Exercise instructions
Transcribe the data that follows in full. Leave out the pictures.

Records shown
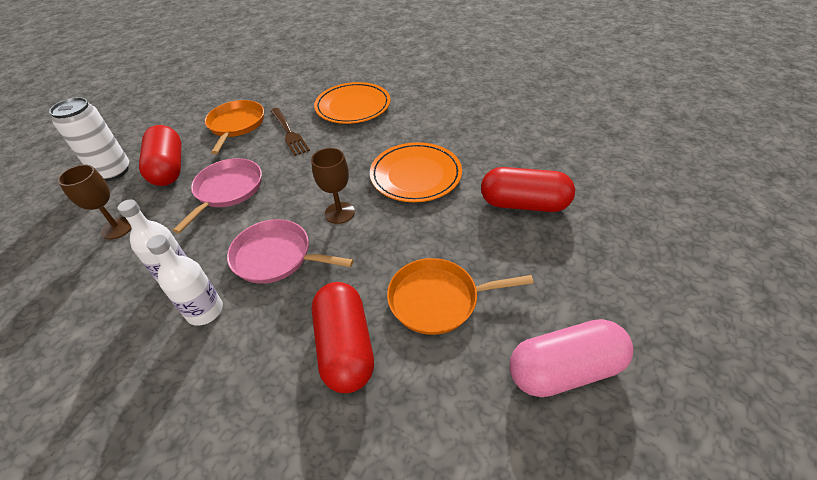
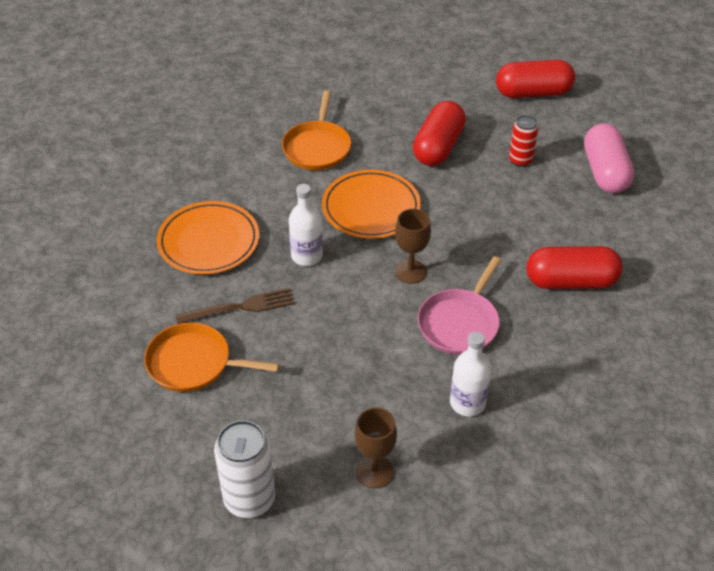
camera: 80 degrees left, 0 degrees up
(169, 168) = (268, 432): red capsule -> red capsule (533, 93)
(205, 311) = (517, 376): white bottle -> white bottle (307, 256)
(227, 190) = (339, 367): pink pan -> none
(438, 299) = (534, 221): orange pan -> orange pan (317, 147)
(539, 274) = (520, 160): none -> red can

Solution to this task
camera: 80 degrees left, 0 degrees up
(169, 168) = (268, 432): red capsule -> red capsule (533, 93)
(205, 311) = (517, 376): white bottle -> white bottle (307, 256)
(227, 190) = (339, 367): pink pan -> none
(438, 299) = (534, 221): orange pan -> orange pan (317, 147)
(539, 274) = (520, 160): none -> red can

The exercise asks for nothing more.